--- Data records ---
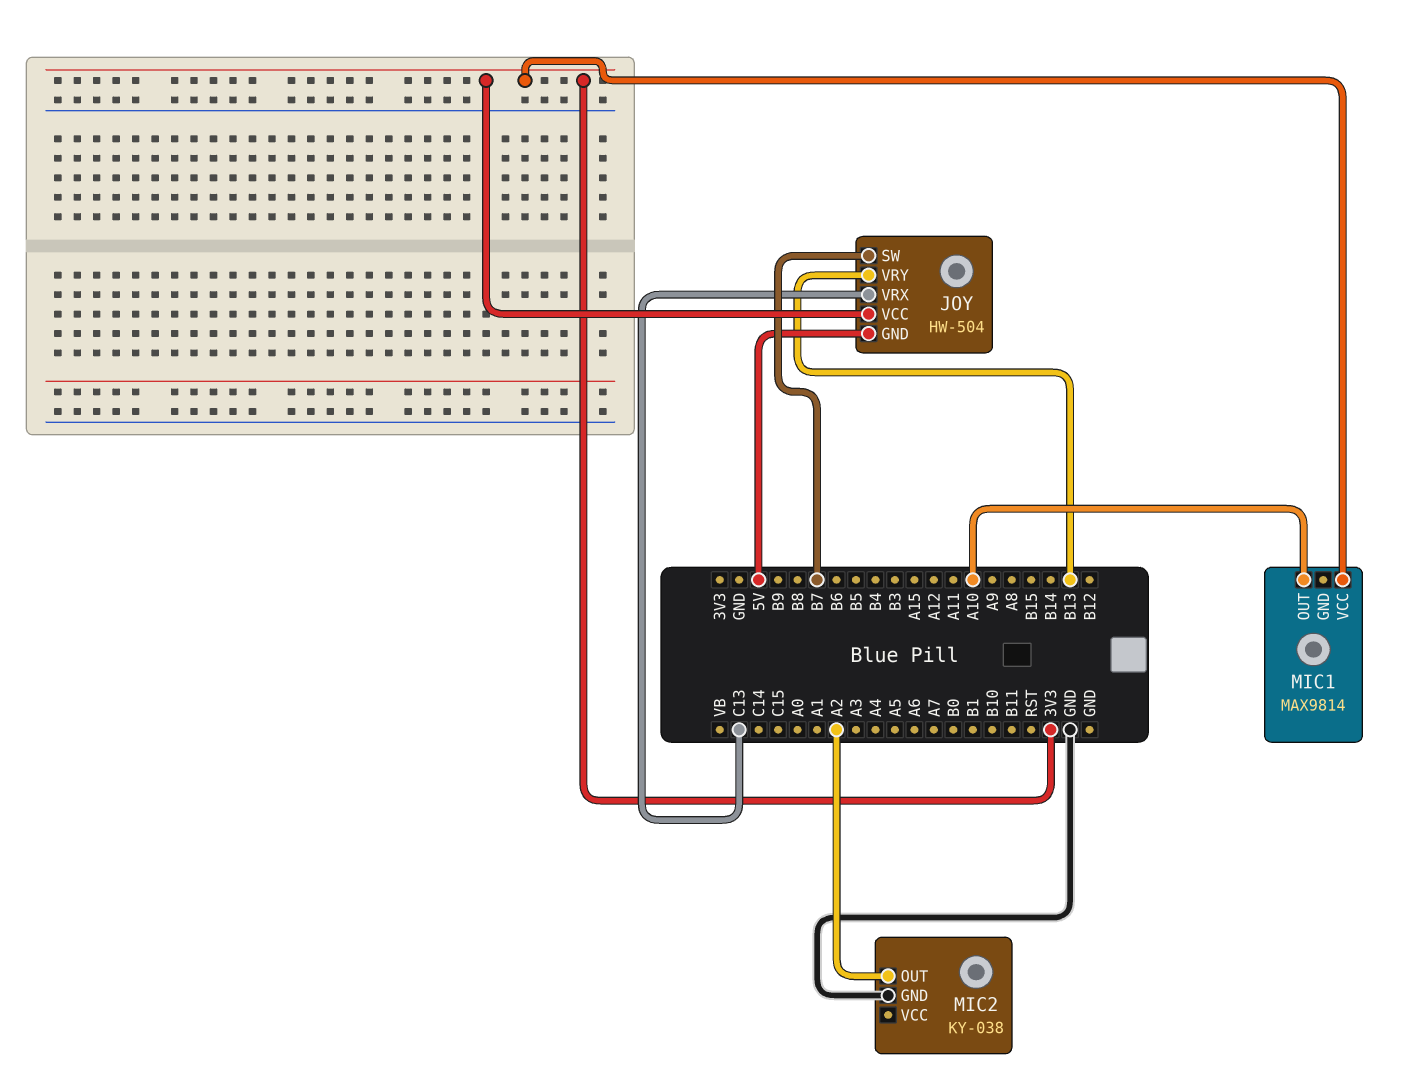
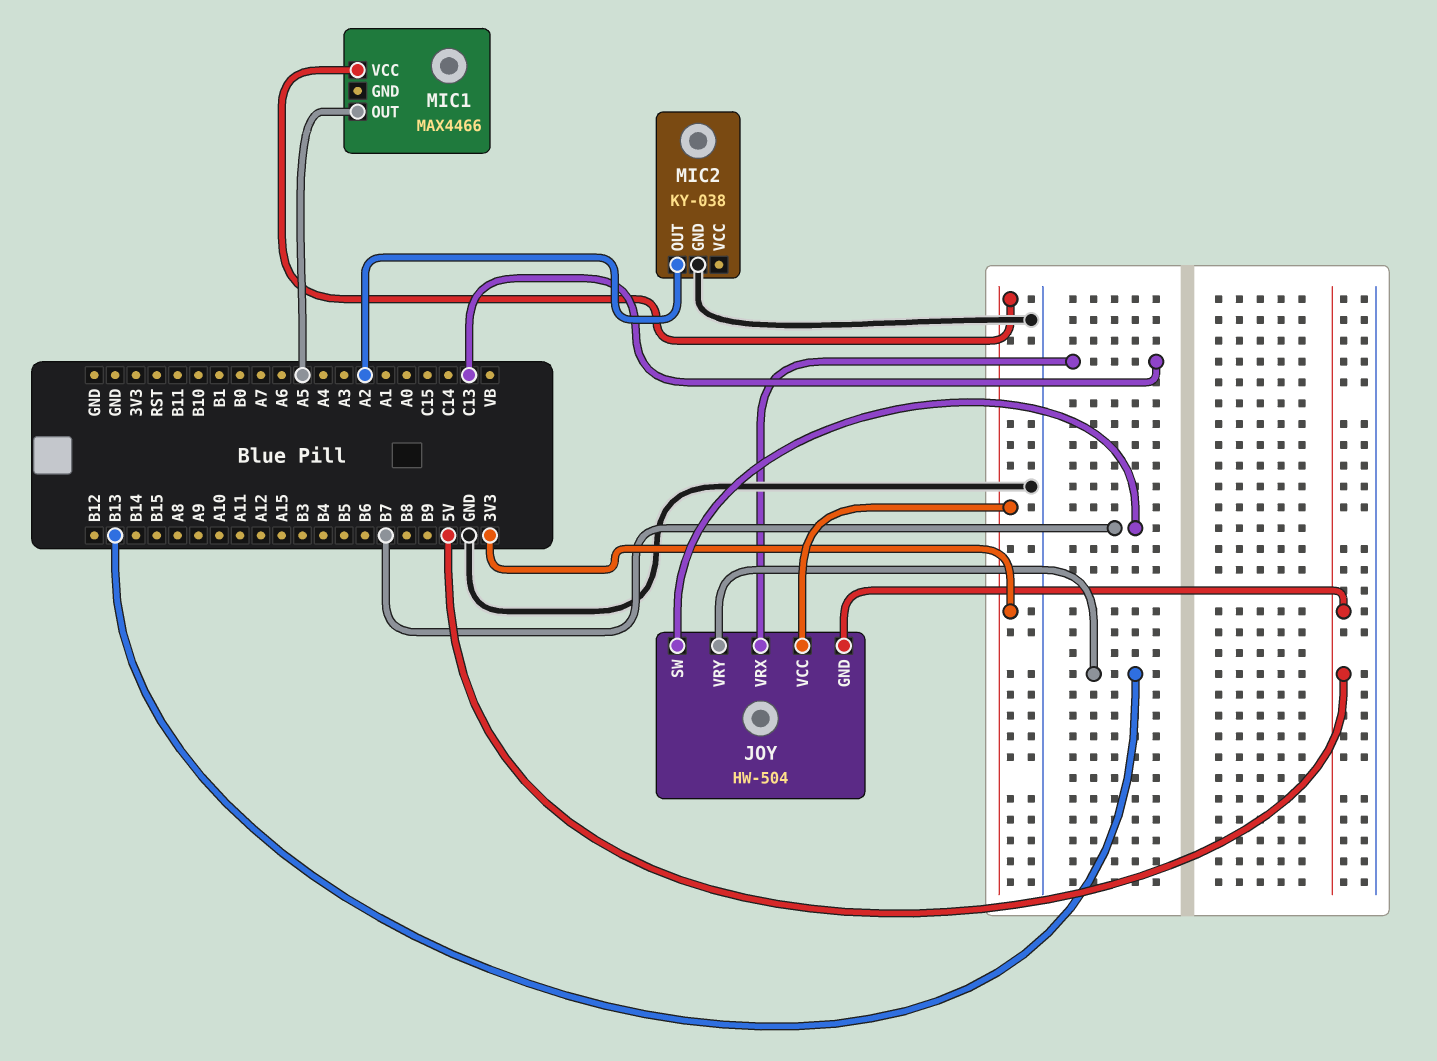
MIC1: MAX9814 -> MAX4466
MIC1 pin OUT: A10 -> A5

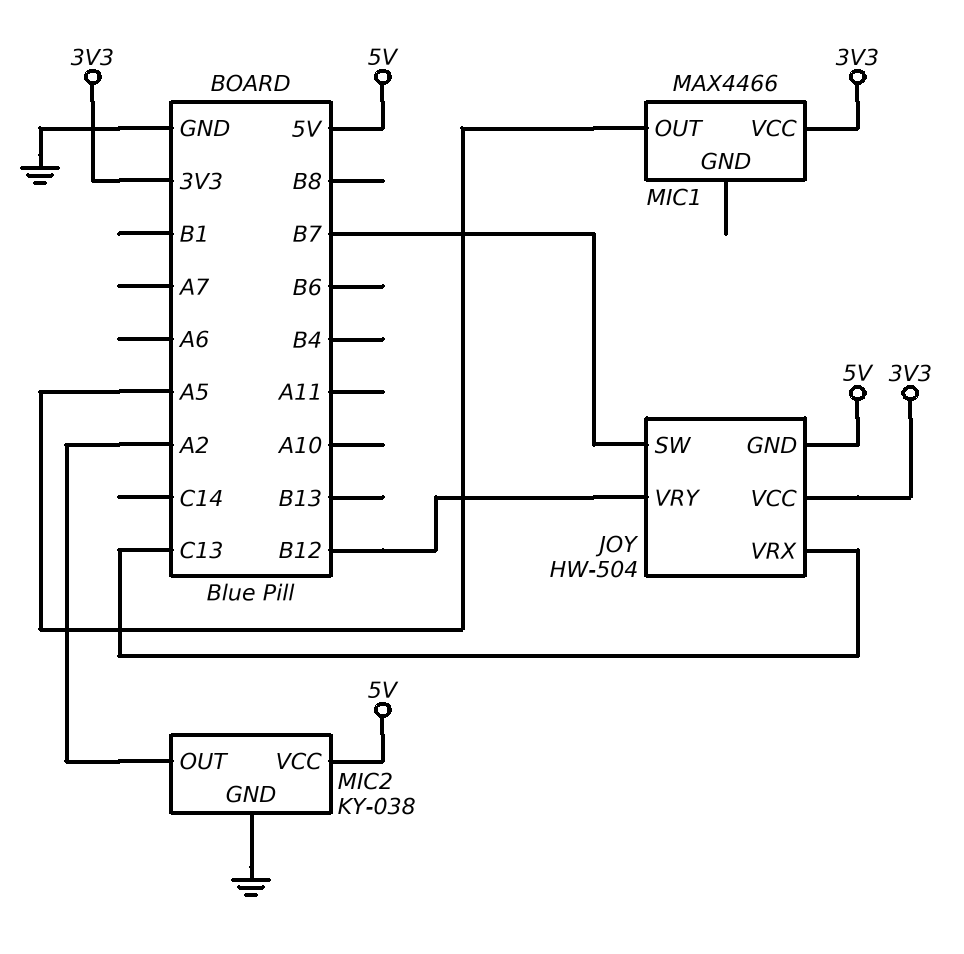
JOY pin VRY: B13 -> B12
MIC2 pin VCC: none -> 5V

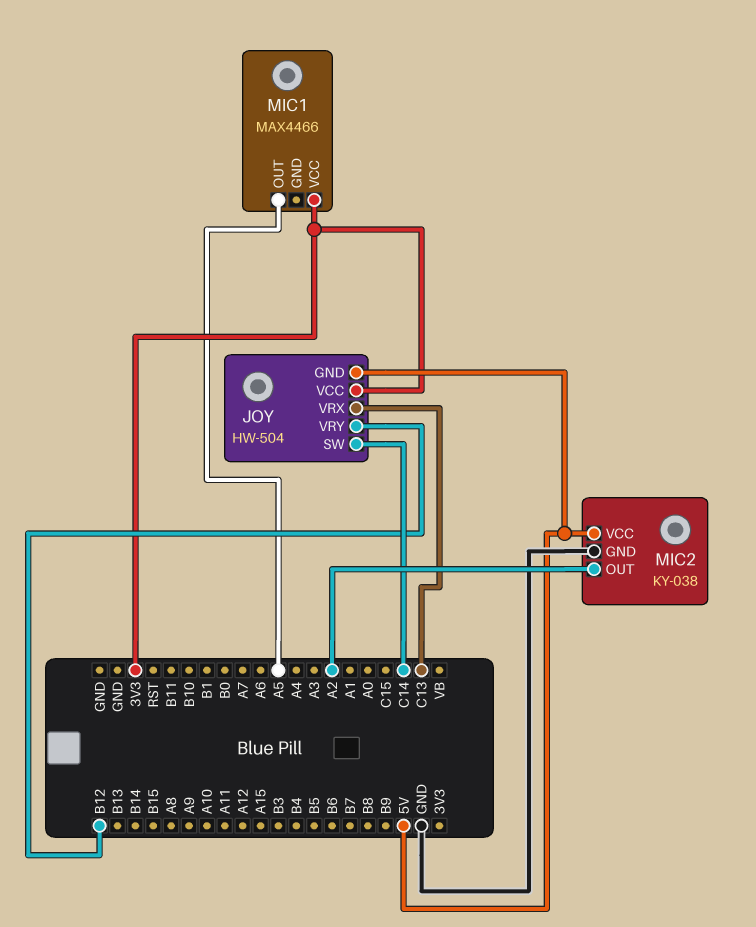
JOY pin SW: B7 -> C14

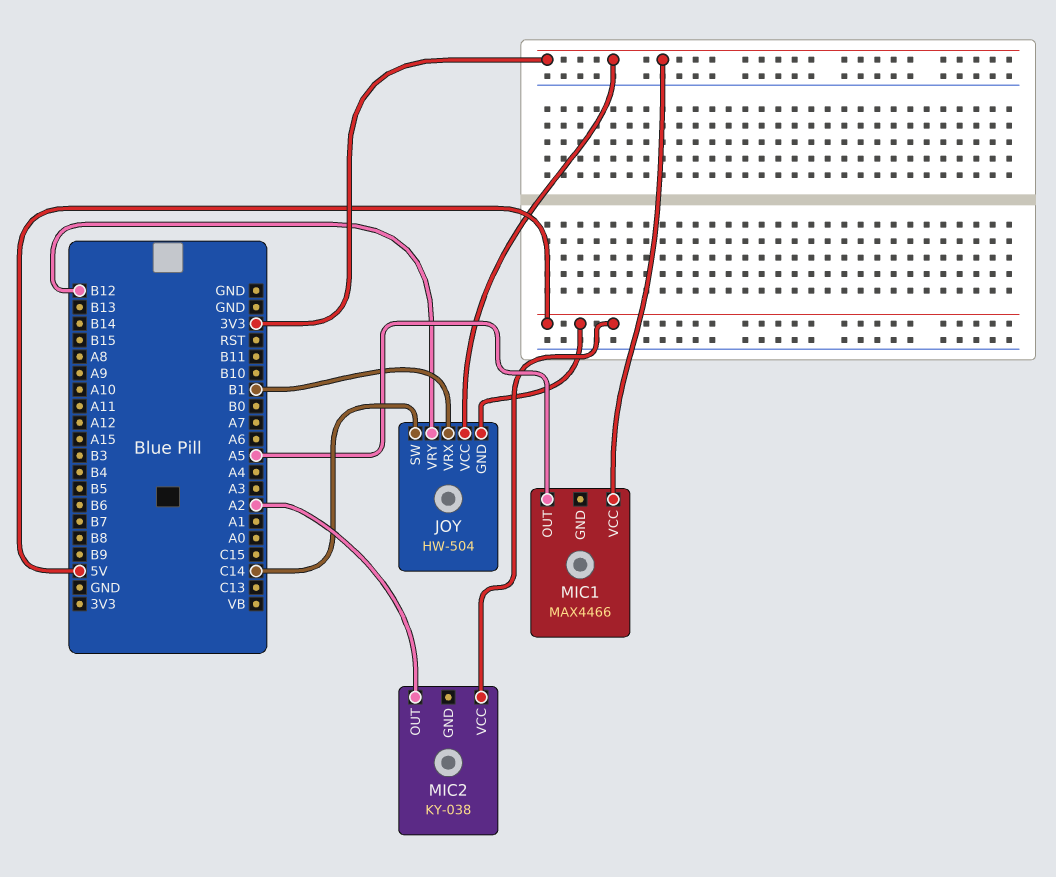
JOY pin VRX: C13 -> B1
MIC2 pin GND: GND -> none

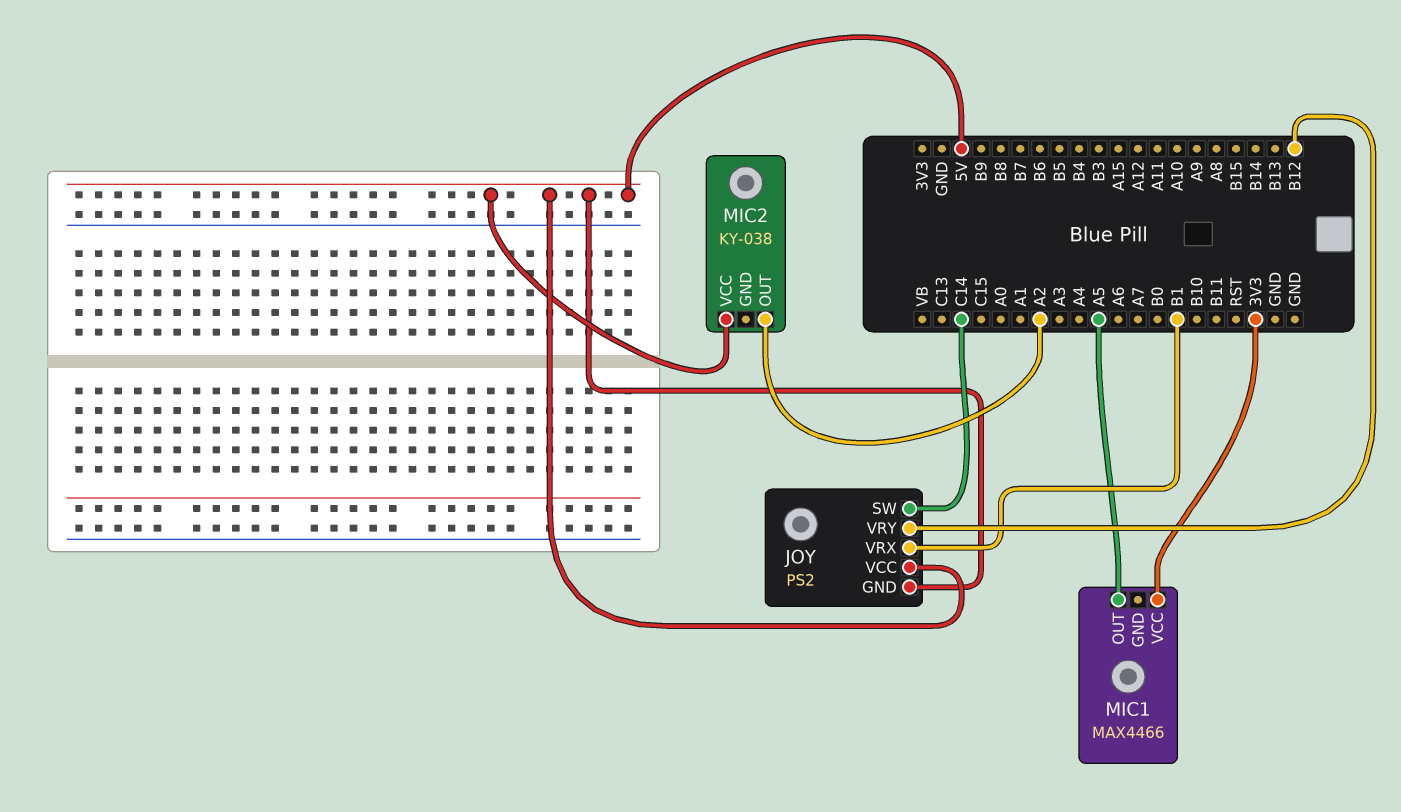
JOY: HW-504 -> PS2
JOY pin VCC: 3V3 -> 5V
---
— How to complete this task —
Counting every line that holds the string "none", give the total for the data above and nothing else.

— Result of this task —
2